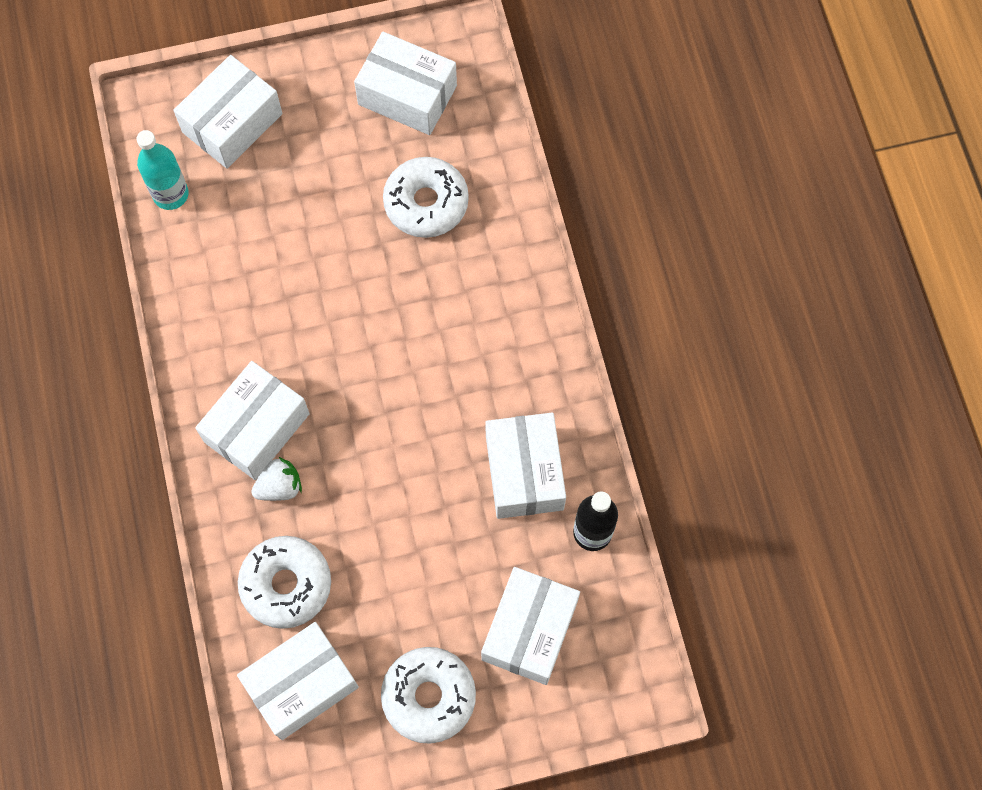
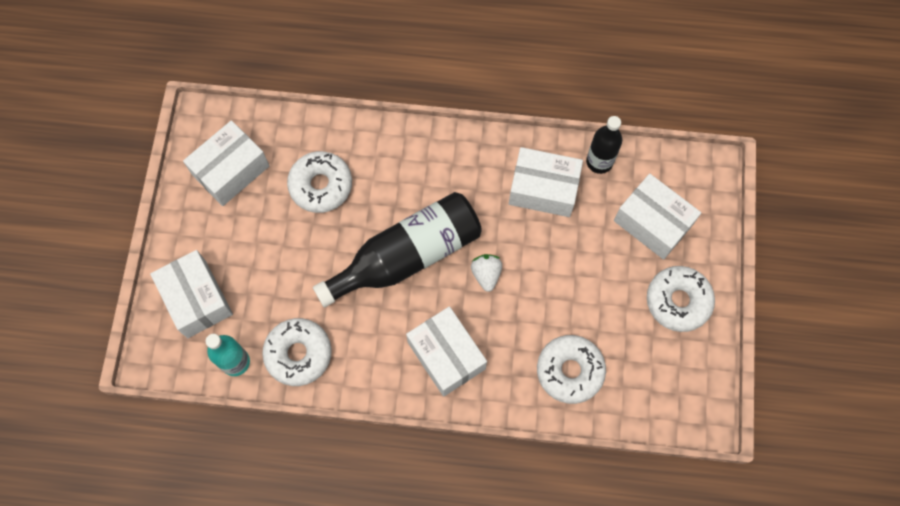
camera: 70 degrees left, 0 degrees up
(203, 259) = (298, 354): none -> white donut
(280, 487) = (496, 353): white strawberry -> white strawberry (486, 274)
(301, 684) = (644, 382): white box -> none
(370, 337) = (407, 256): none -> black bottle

★ ★ ★ ★ ★

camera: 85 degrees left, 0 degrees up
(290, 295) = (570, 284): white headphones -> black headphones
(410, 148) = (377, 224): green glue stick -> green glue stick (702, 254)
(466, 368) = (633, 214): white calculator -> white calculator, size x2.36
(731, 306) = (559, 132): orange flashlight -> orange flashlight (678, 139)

★ ★ ★ ★ ★

Only the lines above from the one with "(466, 368) = (633, 214): white" through the one with "(731, 306) = (559, 132): orange" should be duplicated, character for character.

(466, 368) = (633, 214): white calculator -> white calculator, size x2.36
(731, 306) = (559, 132): orange flashlight -> orange flashlight (678, 139)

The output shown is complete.